— Prompt —
Your job is to return every line in the data holding the string "banana".

— Information shown —
•••••
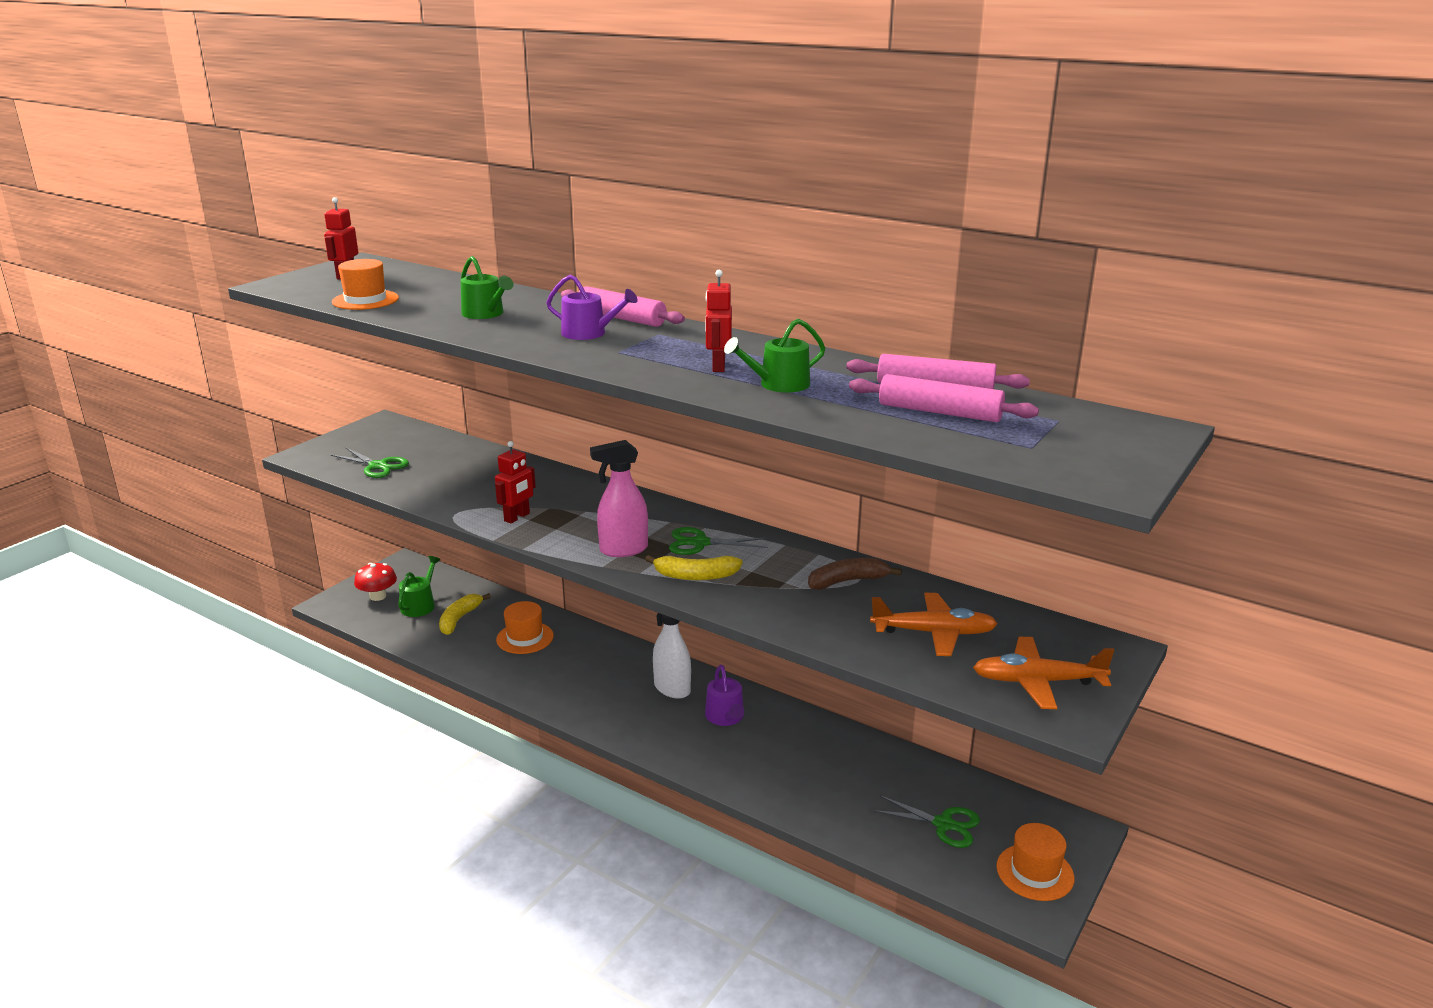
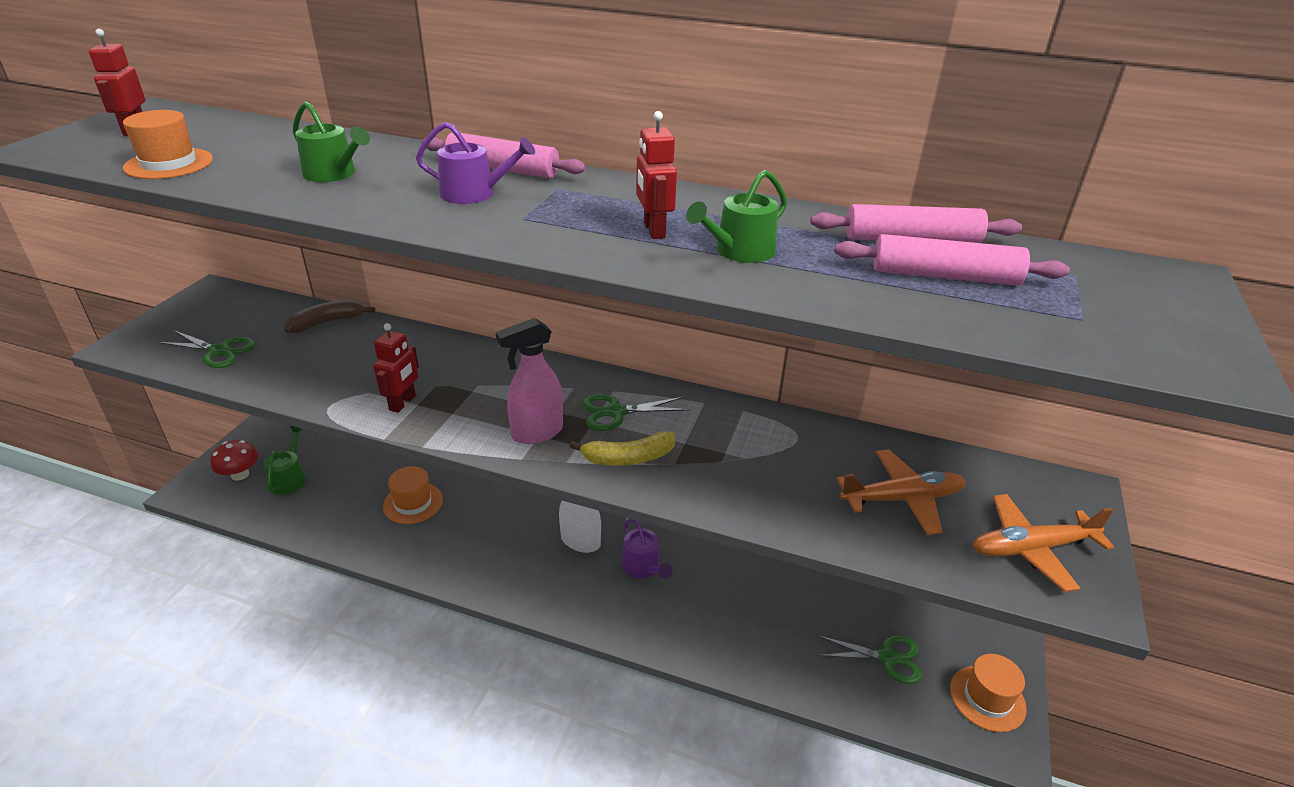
camera: 15 degrees left, 10 degrees up
(459, 619) = (337, 490): yellow banana -> none
(847, 581) = (786, 442): brown banana -> brown banana (327, 322)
•••••
— Task response —
(459, 619) = (337, 490): yellow banana -> none
(847, 581) = (786, 442): brown banana -> brown banana (327, 322)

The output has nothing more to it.